YOUR OBJECTIVE =>
In your copy of the data, omit the pictures and keep all else exactly as given.

Version difference data:
☆ ☆ ☆ ☆ ☆ ☆ ☆

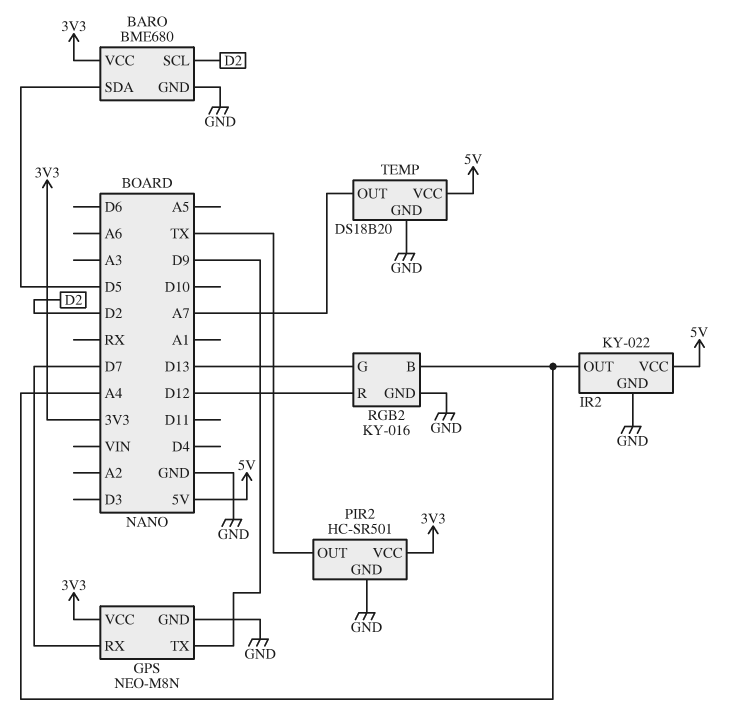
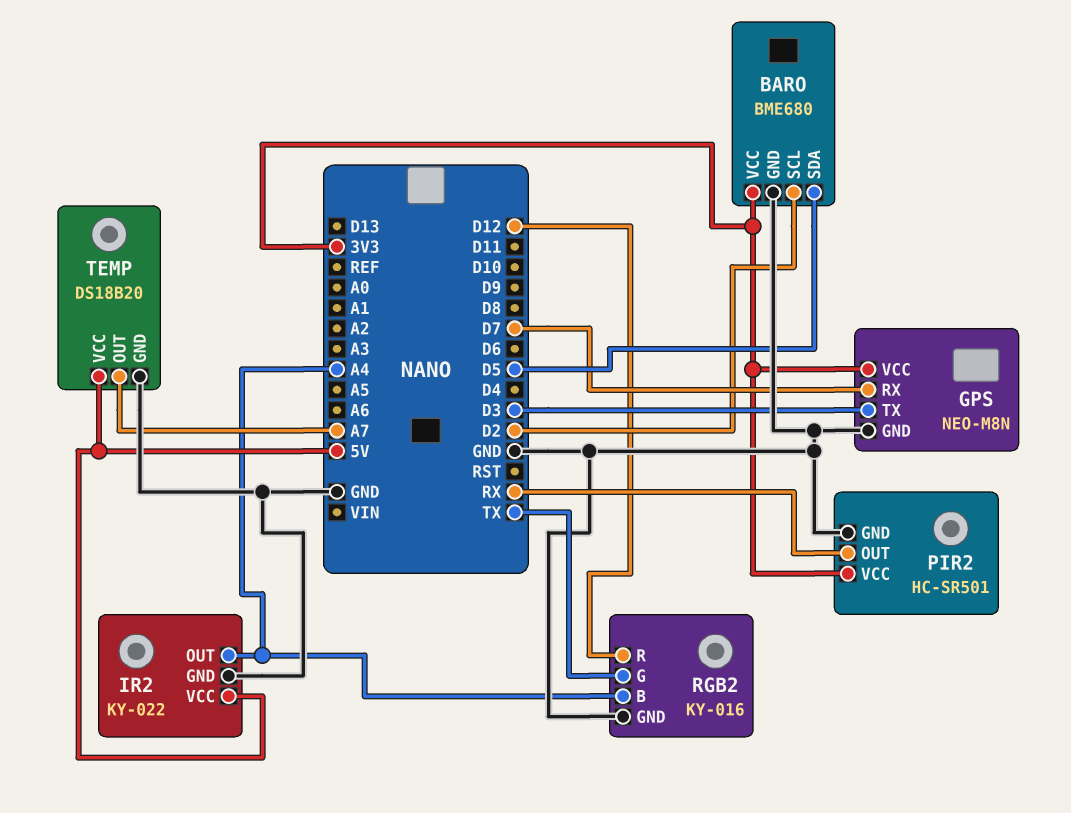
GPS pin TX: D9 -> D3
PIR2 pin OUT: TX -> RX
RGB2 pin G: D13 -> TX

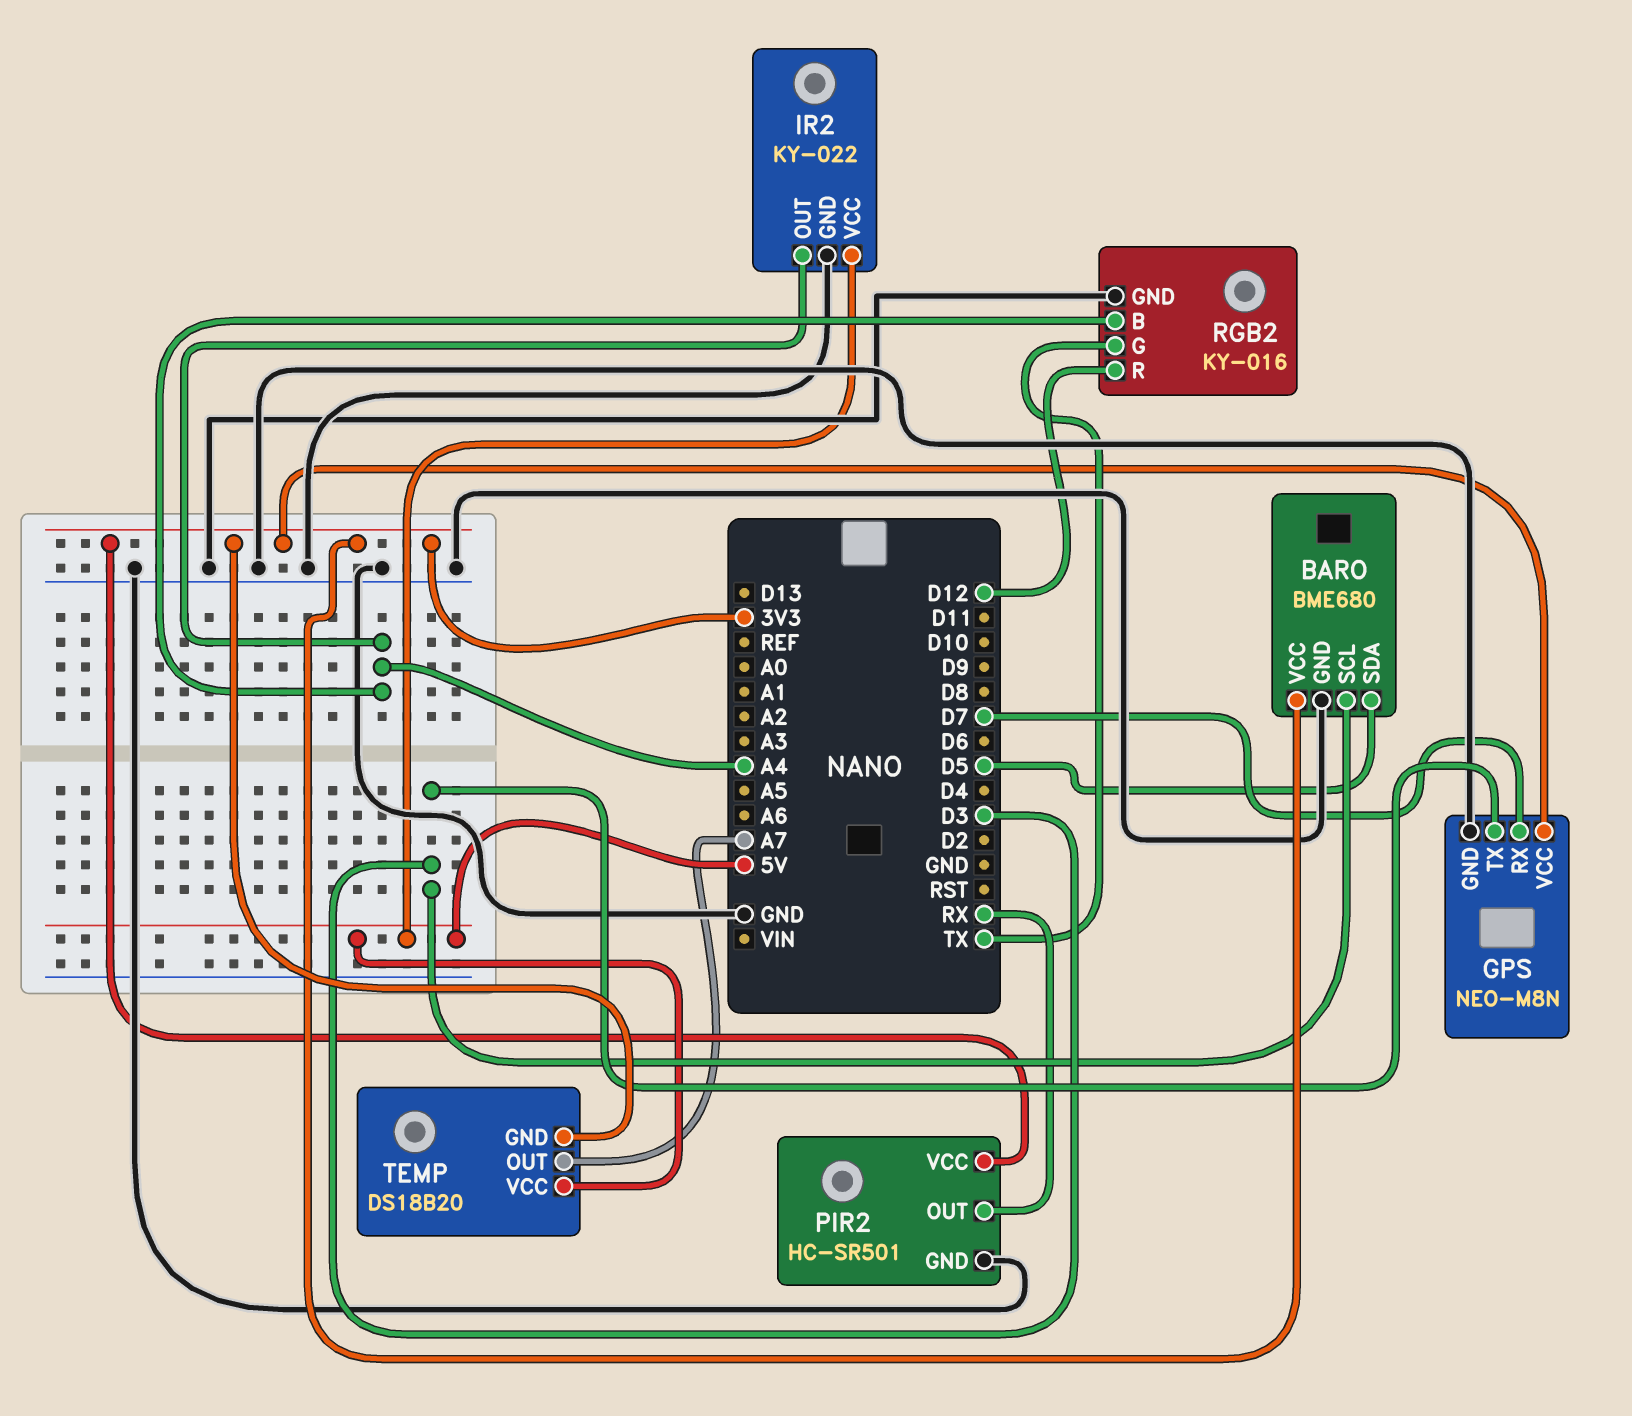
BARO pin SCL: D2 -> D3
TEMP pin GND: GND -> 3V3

☆ ☆ ☆ ☆ ☆ ☆ ☆

ANSWER FOR THIS EXERCISE =>
GPS pin TX: D9 -> D3
PIR2 pin OUT: TX -> RX
RGB2 pin G: D13 -> TX

BARO pin SCL: D2 -> D3
TEMP pin GND: GND -> 3V3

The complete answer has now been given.